Exercise brief
Copy the lines below verbatim, beginning with the line that includes "(340, 402) = (285, 237): pink" and continuing to the end; leave out everything before it.

Given information
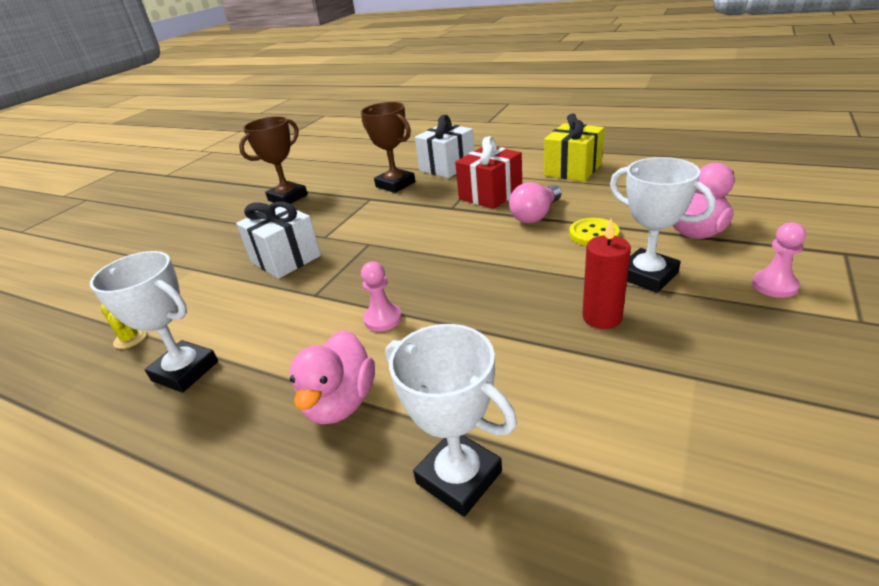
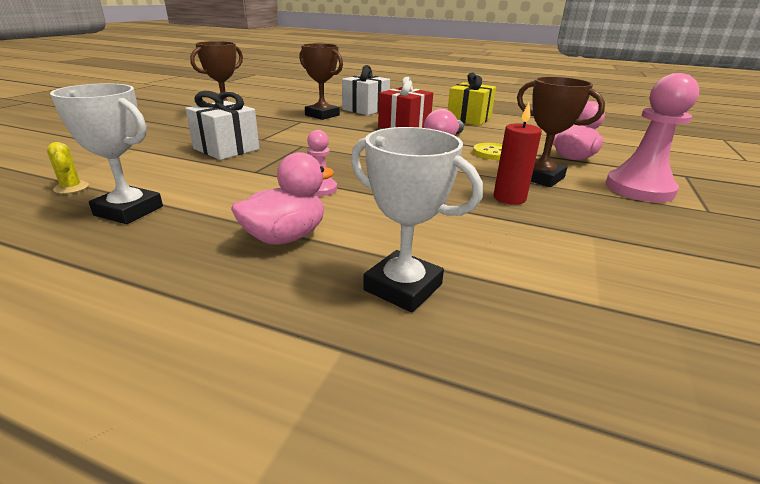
camera: 10 degrees left, 5 degrees down
(340, 402) = (285, 237): pink duck -> pink duck turned 135 degrees counterclockwise
(647, 275) = (540, 177): white trophy -> brown trophy
(774, 285) = (639, 189): pink pawn -> pink pawn, size x1.95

Exercise answer
(340, 402) = (285, 237): pink duck -> pink duck turned 135 degrees counterclockwise
(647, 275) = (540, 177): white trophy -> brown trophy
(774, 285) = (639, 189): pink pawn -> pink pawn, size x1.95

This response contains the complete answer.